* **Problem to work on**: Each entry shown below is to be reproduced exactly.

Itemized modification records
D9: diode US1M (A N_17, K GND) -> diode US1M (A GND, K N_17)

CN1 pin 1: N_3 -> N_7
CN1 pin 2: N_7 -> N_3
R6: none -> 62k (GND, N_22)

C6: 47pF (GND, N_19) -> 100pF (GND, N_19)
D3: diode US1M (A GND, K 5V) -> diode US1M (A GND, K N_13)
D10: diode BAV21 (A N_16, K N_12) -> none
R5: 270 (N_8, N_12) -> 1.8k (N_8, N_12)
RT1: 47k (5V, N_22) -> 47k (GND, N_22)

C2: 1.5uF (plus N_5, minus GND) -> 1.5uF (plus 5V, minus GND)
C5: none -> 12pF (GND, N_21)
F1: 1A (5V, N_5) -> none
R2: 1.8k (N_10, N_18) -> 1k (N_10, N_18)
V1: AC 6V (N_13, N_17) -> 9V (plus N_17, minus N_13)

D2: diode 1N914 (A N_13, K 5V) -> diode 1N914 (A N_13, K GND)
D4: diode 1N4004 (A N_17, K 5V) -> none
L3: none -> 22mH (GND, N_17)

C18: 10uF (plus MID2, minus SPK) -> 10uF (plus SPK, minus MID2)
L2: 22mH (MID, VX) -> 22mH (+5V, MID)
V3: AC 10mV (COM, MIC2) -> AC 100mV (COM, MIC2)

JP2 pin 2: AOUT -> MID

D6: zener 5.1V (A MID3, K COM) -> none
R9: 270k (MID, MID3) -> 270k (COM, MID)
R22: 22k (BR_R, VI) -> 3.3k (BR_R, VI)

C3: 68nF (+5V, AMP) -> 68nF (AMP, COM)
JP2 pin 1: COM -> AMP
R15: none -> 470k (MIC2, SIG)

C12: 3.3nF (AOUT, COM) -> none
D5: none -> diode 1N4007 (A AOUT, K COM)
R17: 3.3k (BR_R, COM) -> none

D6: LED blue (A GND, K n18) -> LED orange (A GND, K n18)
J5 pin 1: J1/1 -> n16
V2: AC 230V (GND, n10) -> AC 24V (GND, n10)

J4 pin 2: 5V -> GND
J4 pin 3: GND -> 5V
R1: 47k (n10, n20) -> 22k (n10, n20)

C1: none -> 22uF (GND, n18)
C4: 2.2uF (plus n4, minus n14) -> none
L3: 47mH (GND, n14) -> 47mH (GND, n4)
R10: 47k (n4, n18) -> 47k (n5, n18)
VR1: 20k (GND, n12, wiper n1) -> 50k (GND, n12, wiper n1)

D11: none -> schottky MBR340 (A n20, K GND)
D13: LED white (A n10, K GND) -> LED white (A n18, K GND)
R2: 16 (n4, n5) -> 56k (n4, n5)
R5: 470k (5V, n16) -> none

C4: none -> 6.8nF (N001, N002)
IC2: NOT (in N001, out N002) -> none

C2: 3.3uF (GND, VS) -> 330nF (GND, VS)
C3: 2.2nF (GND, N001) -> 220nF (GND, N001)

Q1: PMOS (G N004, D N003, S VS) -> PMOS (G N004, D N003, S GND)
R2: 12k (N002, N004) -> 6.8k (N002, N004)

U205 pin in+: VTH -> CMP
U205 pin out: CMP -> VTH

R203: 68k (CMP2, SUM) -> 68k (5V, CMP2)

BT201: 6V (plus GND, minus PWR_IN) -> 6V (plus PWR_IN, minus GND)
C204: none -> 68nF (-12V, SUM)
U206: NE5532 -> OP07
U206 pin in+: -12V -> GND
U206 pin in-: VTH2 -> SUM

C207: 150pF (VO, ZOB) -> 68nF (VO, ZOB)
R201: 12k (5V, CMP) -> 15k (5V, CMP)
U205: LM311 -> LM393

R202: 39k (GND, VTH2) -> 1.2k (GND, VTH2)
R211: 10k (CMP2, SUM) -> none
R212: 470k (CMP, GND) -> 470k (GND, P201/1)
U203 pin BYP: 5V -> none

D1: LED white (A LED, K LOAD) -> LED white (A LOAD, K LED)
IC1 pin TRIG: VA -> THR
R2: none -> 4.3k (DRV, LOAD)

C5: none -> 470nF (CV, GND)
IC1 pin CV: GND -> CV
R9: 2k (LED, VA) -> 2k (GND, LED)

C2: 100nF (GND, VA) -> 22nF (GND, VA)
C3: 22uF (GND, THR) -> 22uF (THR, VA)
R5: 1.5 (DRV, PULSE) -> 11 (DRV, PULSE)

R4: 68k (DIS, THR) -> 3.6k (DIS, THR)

* **Result**:
D9: diode US1M (A N_17, K GND) -> diode US1M (A GND, K N_17)

CN1 pin 1: N_3 -> N_7
CN1 pin 2: N_7 -> N_3
R6: none -> 62k (GND, N_22)

C6: 47pF (GND, N_19) -> 100pF (GND, N_19)
D3: diode US1M (A GND, K 5V) -> diode US1M (A GND, K N_13)
D10: diode BAV21 (A N_16, K N_12) -> none
R5: 270 (N_8, N_12) -> 1.8k (N_8, N_12)
RT1: 47k (5V, N_22) -> 47k (GND, N_22)

C2: 1.5uF (plus N_5, minus GND) -> 1.5uF (plus 5V, minus GND)
C5: none -> 12pF (GND, N_21)
F1: 1A (5V, N_5) -> none
R2: 1.8k (N_10, N_18) -> 1k (N_10, N_18)
V1: AC 6V (N_13, N_17) -> 9V (plus N_17, minus N_13)

D2: diode 1N914 (A N_13, K 5V) -> diode 1N914 (A N_13, K GND)
D4: diode 1N4004 (A N_17, K 5V) -> none
L3: none -> 22mH (GND, N_17)

C18: 10uF (plus MID2, minus SPK) -> 10uF (plus SPK, minus MID2)
L2: 22mH (MID, VX) -> 22mH (+5V, MID)
V3: AC 10mV (COM, MIC2) -> AC 100mV (COM, MIC2)

JP2 pin 2: AOUT -> MID

D6: zener 5.1V (A MID3, K COM) -> none
R9: 270k (MID, MID3) -> 270k (COM, MID)
R22: 22k (BR_R, VI) -> 3.3k (BR_R, VI)

C3: 68nF (+5V, AMP) -> 68nF (AMP, COM)
JP2 pin 1: COM -> AMP
R15: none -> 470k (MIC2, SIG)

C12: 3.3nF (AOUT, COM) -> none
D5: none -> diode 1N4007 (A AOUT, K COM)
R17: 3.3k (BR_R, COM) -> none

D6: LED blue (A GND, K n18) -> LED orange (A GND, K n18)
J5 pin 1: J1/1 -> n16
V2: AC 230V (GND, n10) -> AC 24V (GND, n10)

J4 pin 2: 5V -> GND
J4 pin 3: GND -> 5V
R1: 47k (n10, n20) -> 22k (n10, n20)

C1: none -> 22uF (GND, n18)
C4: 2.2uF (plus n4, minus n14) -> none
L3: 47mH (GND, n14) -> 47mH (GND, n4)
R10: 47k (n4, n18) -> 47k (n5, n18)
VR1: 20k (GND, n12, wiper n1) -> 50k (GND, n12, wiper n1)

D11: none -> schottky MBR340 (A n20, K GND)
D13: LED white (A n10, K GND) -> LED white (A n18, K GND)
R2: 16 (n4, n5) -> 56k (n4, n5)
R5: 470k (5V, n16) -> none

C4: none -> 6.8nF (N001, N002)
IC2: NOT (in N001, out N002) -> none

C2: 3.3uF (GND, VS) -> 330nF (GND, VS)
C3: 2.2nF (GND, N001) -> 220nF (GND, N001)

Q1: PMOS (G N004, D N003, S VS) -> PMOS (G N004, D N003, S GND)
R2: 12k (N002, N004) -> 6.8k (N002, N004)

U205 pin in+: VTH -> CMP
U205 pin out: CMP -> VTH

R203: 68k (CMP2, SUM) -> 68k (5V, CMP2)

BT201: 6V (plus GND, minus PWR_IN) -> 6V (plus PWR_IN, minus GND)
C204: none -> 68nF (-12V, SUM)
U206: NE5532 -> OP07
U206 pin in+: -12V -> GND
U206 pin in-: VTH2 -> SUM

C207: 150pF (VO, ZOB) -> 68nF (VO, ZOB)
R201: 12k (5V, CMP) -> 15k (5V, CMP)
U205: LM311 -> LM393

R202: 39k (GND, VTH2) -> 1.2k (GND, VTH2)
R211: 10k (CMP2, SUM) -> none
R212: 470k (CMP, GND) -> 470k (GND, P201/1)
U203 pin BYP: 5V -> none

D1: LED white (A LED, K LOAD) -> LED white (A LOAD, K LED)
IC1 pin TRIG: VA -> THR
R2: none -> 4.3k (DRV, LOAD)

C5: none -> 470nF (CV, GND)
IC1 pin CV: GND -> CV
R9: 2k (LED, VA) -> 2k (GND, LED)

C2: 100nF (GND, VA) -> 22nF (GND, VA)
C3: 22uF (GND, THR) -> 22uF (THR, VA)
R5: 1.5 (DRV, PULSE) -> 11 (DRV, PULSE)

R4: 68k (DIS, THR) -> 3.6k (DIS, THR)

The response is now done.